[Exercise] In the records below, find every line with the word "plate" and copy it.

[Items listed in a dataset]
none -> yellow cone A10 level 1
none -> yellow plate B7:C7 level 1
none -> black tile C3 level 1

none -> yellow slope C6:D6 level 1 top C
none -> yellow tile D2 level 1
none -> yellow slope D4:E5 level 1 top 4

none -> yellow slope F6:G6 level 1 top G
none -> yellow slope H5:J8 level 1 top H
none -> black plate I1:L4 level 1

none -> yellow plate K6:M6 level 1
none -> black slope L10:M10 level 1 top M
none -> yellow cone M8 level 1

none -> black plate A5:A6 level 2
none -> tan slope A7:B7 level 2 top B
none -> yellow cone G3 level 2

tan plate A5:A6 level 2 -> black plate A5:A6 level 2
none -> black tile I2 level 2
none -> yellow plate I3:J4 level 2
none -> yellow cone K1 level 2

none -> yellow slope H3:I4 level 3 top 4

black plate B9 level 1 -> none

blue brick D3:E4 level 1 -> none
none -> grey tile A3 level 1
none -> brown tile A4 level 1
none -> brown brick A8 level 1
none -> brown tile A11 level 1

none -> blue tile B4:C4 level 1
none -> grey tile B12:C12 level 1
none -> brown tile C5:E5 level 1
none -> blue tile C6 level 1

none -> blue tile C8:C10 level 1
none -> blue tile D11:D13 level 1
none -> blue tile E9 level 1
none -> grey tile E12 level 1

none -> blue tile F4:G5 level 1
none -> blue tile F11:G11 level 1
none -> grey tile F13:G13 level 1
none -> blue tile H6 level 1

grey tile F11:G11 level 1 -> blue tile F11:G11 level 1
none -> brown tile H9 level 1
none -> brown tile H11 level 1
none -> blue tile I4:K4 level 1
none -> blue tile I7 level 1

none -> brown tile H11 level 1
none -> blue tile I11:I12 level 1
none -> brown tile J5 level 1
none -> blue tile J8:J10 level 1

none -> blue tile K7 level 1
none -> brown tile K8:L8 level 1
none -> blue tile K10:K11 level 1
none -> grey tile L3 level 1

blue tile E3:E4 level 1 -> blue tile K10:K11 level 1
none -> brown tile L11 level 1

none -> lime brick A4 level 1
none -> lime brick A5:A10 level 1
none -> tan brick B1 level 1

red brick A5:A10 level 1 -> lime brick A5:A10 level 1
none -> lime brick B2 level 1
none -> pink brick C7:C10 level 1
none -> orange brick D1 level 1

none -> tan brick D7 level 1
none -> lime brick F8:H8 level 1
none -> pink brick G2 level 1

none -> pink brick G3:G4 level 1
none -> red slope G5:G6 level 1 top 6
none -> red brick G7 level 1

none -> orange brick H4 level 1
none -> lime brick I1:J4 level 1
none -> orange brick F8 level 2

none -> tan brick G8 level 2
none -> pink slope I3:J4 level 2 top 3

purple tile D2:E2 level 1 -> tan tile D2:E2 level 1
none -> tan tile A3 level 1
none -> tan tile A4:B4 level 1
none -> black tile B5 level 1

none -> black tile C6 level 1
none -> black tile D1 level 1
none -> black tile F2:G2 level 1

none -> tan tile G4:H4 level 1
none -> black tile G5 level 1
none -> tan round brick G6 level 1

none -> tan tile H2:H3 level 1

[Exercise response]
none -> yellow plate B7:C7 level 1
none -> black plate I1:L4 level 1
none -> yellow plate K6:M6 level 1
none -> black plate A5:A6 level 2
tan plate A5:A6 level 2 -> black plate A5:A6 level 2
none -> yellow plate I3:J4 level 2
black plate B9 level 1 -> none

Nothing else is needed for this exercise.